* [Exercise]:
Keep only the lines from the start of the data through the line containing "yellow cupcake: 7 -> 6", and output them exactly.

--- Given data ---

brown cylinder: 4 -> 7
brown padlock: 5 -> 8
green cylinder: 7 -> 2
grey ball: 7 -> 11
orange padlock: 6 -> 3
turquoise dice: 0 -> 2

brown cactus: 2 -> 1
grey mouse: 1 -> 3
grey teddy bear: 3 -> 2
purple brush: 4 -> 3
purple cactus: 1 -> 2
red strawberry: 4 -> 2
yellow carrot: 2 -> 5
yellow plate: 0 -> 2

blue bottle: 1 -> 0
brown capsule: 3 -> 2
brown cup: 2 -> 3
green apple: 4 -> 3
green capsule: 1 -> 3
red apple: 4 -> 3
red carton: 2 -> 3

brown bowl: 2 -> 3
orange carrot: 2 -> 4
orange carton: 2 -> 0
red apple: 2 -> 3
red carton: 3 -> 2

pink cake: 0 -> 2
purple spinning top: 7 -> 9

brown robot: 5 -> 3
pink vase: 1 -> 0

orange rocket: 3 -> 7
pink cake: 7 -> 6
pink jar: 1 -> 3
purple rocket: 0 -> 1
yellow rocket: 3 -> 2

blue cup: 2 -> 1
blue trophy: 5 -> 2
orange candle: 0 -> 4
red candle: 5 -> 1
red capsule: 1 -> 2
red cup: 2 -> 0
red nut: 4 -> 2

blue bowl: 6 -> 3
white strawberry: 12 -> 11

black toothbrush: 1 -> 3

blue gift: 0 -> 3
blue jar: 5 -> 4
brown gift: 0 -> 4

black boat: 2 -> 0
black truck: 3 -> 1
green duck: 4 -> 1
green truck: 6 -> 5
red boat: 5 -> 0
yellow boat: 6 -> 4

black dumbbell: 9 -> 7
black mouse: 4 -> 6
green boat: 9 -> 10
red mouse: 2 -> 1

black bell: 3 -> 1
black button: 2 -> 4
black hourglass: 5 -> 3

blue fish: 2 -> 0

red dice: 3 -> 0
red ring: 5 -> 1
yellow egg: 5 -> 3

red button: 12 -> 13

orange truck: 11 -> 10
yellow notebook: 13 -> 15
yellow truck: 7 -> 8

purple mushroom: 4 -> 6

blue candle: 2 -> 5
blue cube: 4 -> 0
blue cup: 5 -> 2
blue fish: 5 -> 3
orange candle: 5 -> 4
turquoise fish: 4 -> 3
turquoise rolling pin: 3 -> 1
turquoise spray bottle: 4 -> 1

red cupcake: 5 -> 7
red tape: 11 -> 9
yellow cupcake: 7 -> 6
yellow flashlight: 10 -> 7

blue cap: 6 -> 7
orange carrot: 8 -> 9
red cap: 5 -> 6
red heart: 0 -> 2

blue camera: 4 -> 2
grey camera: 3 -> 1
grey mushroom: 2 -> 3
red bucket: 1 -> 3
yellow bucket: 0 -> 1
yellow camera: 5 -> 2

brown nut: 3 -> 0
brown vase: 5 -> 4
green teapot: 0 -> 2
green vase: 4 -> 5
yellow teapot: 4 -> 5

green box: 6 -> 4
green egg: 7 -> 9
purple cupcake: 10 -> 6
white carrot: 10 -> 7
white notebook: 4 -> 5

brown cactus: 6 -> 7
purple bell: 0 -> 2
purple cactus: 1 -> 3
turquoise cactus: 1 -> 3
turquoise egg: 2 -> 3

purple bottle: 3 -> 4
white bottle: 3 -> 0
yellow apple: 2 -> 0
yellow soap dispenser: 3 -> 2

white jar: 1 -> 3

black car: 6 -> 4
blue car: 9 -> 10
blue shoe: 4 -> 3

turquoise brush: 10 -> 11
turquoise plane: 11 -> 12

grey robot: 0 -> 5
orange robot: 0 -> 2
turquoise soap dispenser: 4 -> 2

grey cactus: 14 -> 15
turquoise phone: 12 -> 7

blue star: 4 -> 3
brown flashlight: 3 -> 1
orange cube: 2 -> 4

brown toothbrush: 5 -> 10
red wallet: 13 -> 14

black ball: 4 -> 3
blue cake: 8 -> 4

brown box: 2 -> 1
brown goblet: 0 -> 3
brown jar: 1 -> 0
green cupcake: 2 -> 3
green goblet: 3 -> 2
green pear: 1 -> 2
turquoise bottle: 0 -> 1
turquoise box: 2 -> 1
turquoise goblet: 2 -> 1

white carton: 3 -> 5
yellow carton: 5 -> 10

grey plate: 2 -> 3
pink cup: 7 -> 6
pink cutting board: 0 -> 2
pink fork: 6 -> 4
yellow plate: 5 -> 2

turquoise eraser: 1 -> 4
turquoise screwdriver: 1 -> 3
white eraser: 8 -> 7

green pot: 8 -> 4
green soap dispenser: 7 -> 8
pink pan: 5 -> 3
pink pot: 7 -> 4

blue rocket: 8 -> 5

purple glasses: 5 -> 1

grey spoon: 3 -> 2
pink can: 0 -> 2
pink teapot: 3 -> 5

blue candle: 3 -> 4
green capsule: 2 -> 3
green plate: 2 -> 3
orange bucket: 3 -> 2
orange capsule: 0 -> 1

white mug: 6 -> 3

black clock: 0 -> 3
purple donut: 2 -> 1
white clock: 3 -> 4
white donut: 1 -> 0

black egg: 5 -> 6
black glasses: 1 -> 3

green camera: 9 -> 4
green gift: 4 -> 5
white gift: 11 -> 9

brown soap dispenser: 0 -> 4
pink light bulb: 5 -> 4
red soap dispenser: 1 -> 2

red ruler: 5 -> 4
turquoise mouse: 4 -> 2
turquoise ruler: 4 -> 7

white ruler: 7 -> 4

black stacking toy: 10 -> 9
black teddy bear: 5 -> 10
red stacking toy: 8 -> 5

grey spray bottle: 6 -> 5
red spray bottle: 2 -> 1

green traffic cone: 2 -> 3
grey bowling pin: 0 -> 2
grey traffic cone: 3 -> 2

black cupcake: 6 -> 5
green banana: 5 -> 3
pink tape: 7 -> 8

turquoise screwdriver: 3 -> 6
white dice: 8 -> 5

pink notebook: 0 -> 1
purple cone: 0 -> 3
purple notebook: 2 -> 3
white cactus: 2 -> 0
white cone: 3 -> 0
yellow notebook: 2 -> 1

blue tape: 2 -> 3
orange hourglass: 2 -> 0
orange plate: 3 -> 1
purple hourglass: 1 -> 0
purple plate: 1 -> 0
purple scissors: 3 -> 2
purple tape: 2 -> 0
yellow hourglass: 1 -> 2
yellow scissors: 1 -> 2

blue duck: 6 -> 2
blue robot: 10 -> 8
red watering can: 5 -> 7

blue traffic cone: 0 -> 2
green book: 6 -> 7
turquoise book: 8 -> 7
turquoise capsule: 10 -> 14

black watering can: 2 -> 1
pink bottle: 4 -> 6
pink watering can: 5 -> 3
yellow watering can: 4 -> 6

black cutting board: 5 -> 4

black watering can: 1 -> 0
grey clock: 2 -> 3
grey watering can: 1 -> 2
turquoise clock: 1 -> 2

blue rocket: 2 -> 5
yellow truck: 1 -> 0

---

* [Output]:
brown cylinder: 4 -> 7
brown padlock: 5 -> 8
green cylinder: 7 -> 2
grey ball: 7 -> 11
orange padlock: 6 -> 3
turquoise dice: 0 -> 2

brown cactus: 2 -> 1
grey mouse: 1 -> 3
grey teddy bear: 3 -> 2
purple brush: 4 -> 3
purple cactus: 1 -> 2
red strawberry: 4 -> 2
yellow carrot: 2 -> 5
yellow plate: 0 -> 2

blue bottle: 1 -> 0
brown capsule: 3 -> 2
brown cup: 2 -> 3
green apple: 4 -> 3
green capsule: 1 -> 3
red apple: 4 -> 3
red carton: 2 -> 3

brown bowl: 2 -> 3
orange carrot: 2 -> 4
orange carton: 2 -> 0
red apple: 2 -> 3
red carton: 3 -> 2

pink cake: 0 -> 2
purple spinning top: 7 -> 9

brown robot: 5 -> 3
pink vase: 1 -> 0

orange rocket: 3 -> 7
pink cake: 7 -> 6
pink jar: 1 -> 3
purple rocket: 0 -> 1
yellow rocket: 3 -> 2

blue cup: 2 -> 1
blue trophy: 5 -> 2
orange candle: 0 -> 4
red candle: 5 -> 1
red capsule: 1 -> 2
red cup: 2 -> 0
red nut: 4 -> 2

blue bowl: 6 -> 3
white strawberry: 12 -> 11

black toothbrush: 1 -> 3

blue gift: 0 -> 3
blue jar: 5 -> 4
brown gift: 0 -> 4

black boat: 2 -> 0
black truck: 3 -> 1
green duck: 4 -> 1
green truck: 6 -> 5
red boat: 5 -> 0
yellow boat: 6 -> 4

black dumbbell: 9 -> 7
black mouse: 4 -> 6
green boat: 9 -> 10
red mouse: 2 -> 1

black bell: 3 -> 1
black button: 2 -> 4
black hourglass: 5 -> 3

blue fish: 2 -> 0

red dice: 3 -> 0
red ring: 5 -> 1
yellow egg: 5 -> 3

red button: 12 -> 13

orange truck: 11 -> 10
yellow notebook: 13 -> 15
yellow truck: 7 -> 8

purple mushroom: 4 -> 6

blue candle: 2 -> 5
blue cube: 4 -> 0
blue cup: 5 -> 2
blue fish: 5 -> 3
orange candle: 5 -> 4
turquoise fish: 4 -> 3
turquoise rolling pin: 3 -> 1
turquoise spray bottle: 4 -> 1

red cupcake: 5 -> 7
red tape: 11 -> 9
yellow cupcake: 7 -> 6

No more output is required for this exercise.